-------- GIVEN DATA
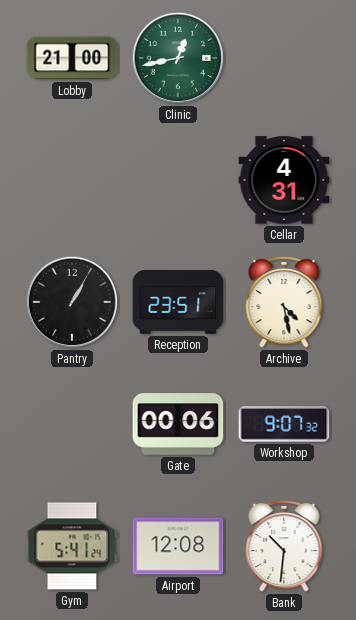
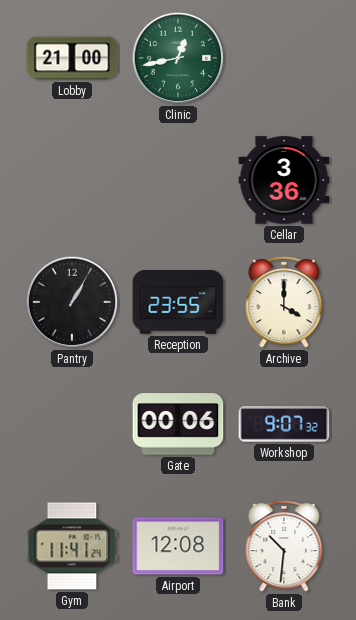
Cellar: 4:31 -> 3:36
Reception: 23:51 -> 23:55
Archive: 4:28 -> 4:00
Gym: 5:41 -> 11:41
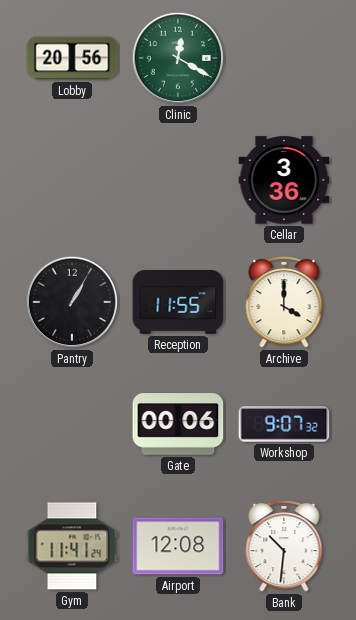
Lobby: 21:00 -> 20:56
Clinic: 12:43 -> 12:20
Reception: 23:55 -> 11:55
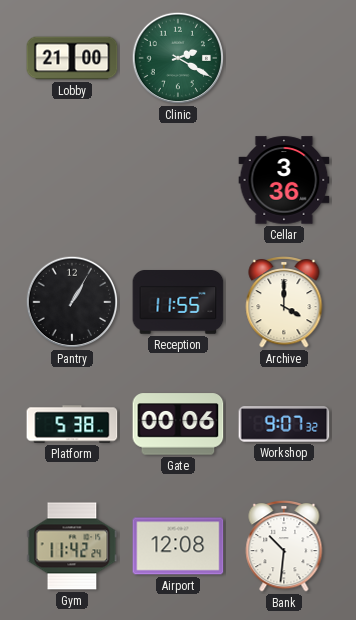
Lobby: 20:56 -> 21:00
Clinic: 12:20 -> 2:20
Platform: none -> 5:38
Gym: 11:41 -> 11:42
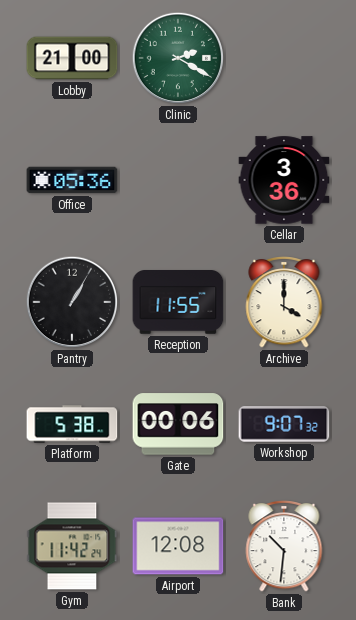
Office: none -> 05:36
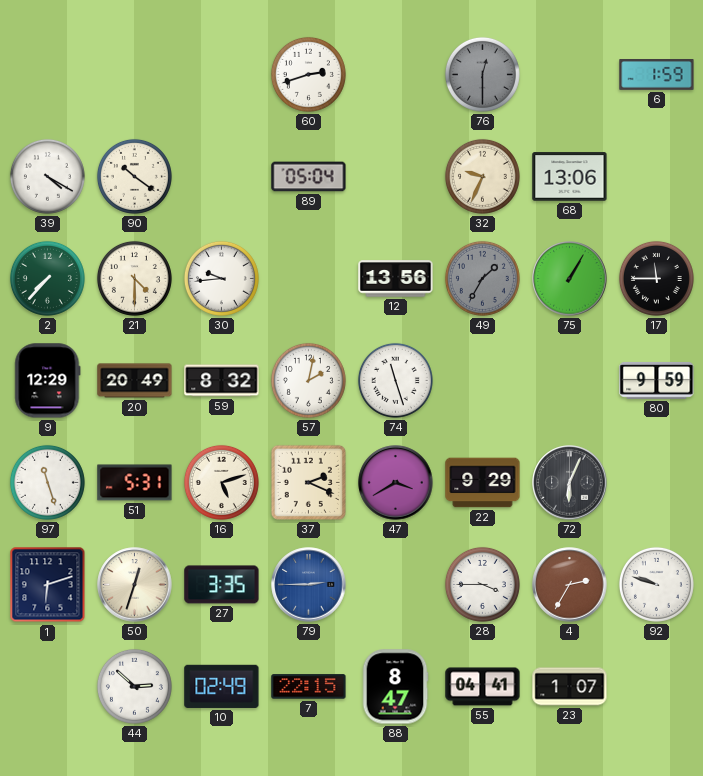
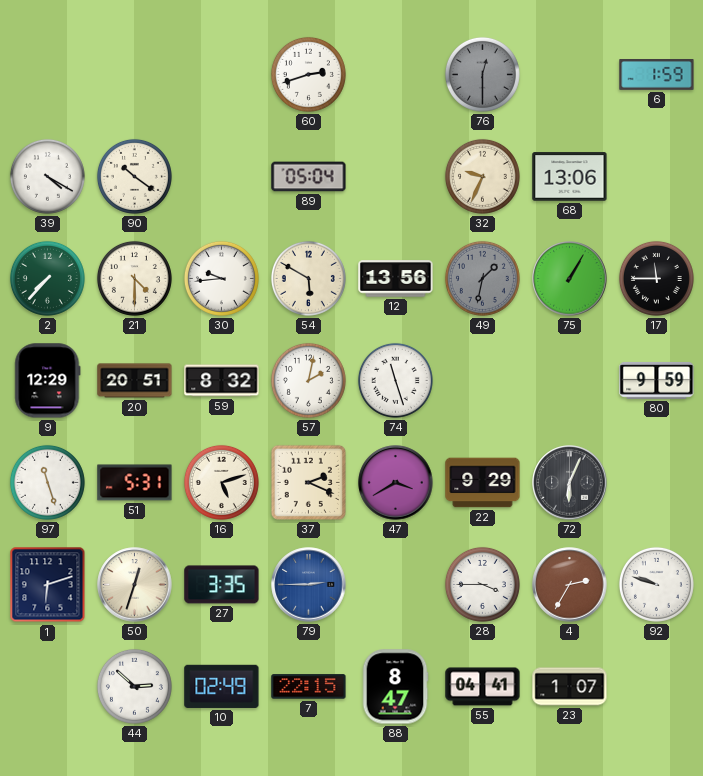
54: none -> 5:50
49: 1:35 -> 1:32
20: 20:49 -> 20:51
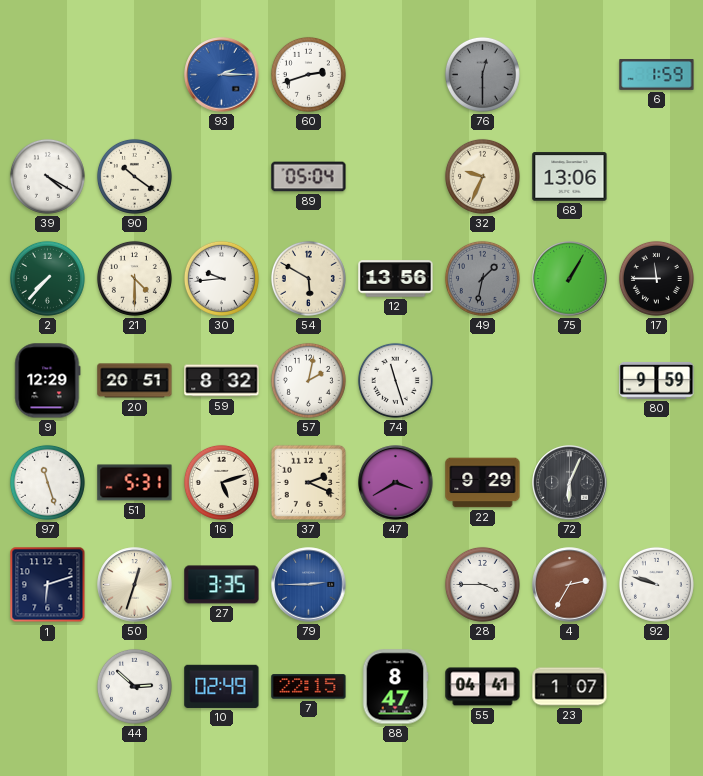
93: none -> 2:15
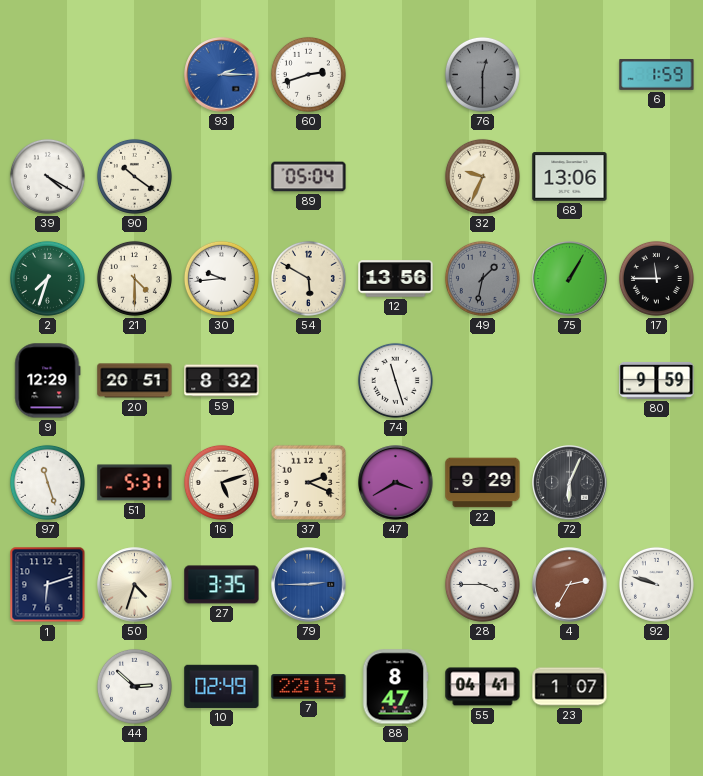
2: 7:37 -> 7:33
57: 2:02 -> none
50: 12:33 -> 4:33
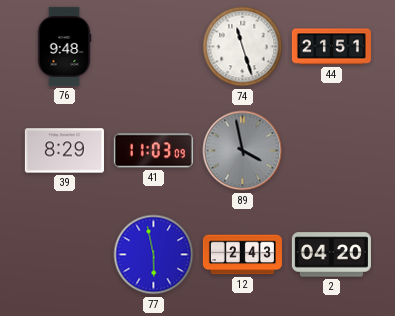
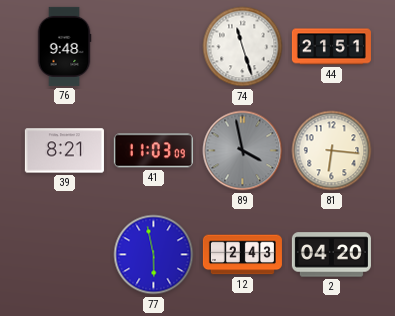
39: 8:29 -> 8:21
81: none -> 6:16
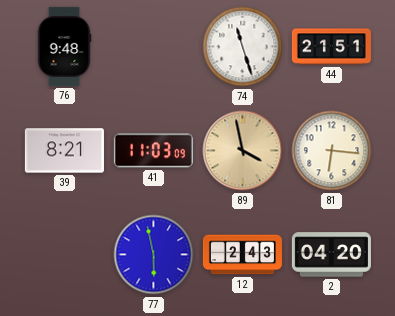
89 dial: grey -> champagne
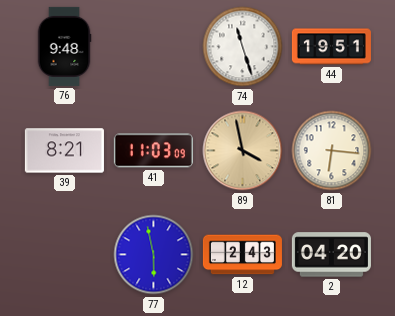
----------------
TO BE DONE → Reproduce the lines of the records above from the one containing "Lobby: 21:00 -> 20:56" through the end of the records, inclusive, leaving out the pictures.

RESPONSE BELOW →
Lobby: 21:00 -> 20:56
Clinic: 12:43 -> 12:20
Reception: 23:55 -> 11:55
Lobby: 20:56 -> 21:00
Clinic: 12:20 -> 2:20
Platform: none -> 5:38
Gym: 11:41 -> 11:42
Office: none -> 05:36
54: none -> 5:50
49: 1:35 -> 1:32
20: 20:49 -> 20:51
93: none -> 2:15
2: 7:37 -> 7:33
57: 2:02 -> none
50: 12:33 -> 4:33
39: 8:29 -> 8:21
81: none -> 6:16
89 dial: grey -> champagne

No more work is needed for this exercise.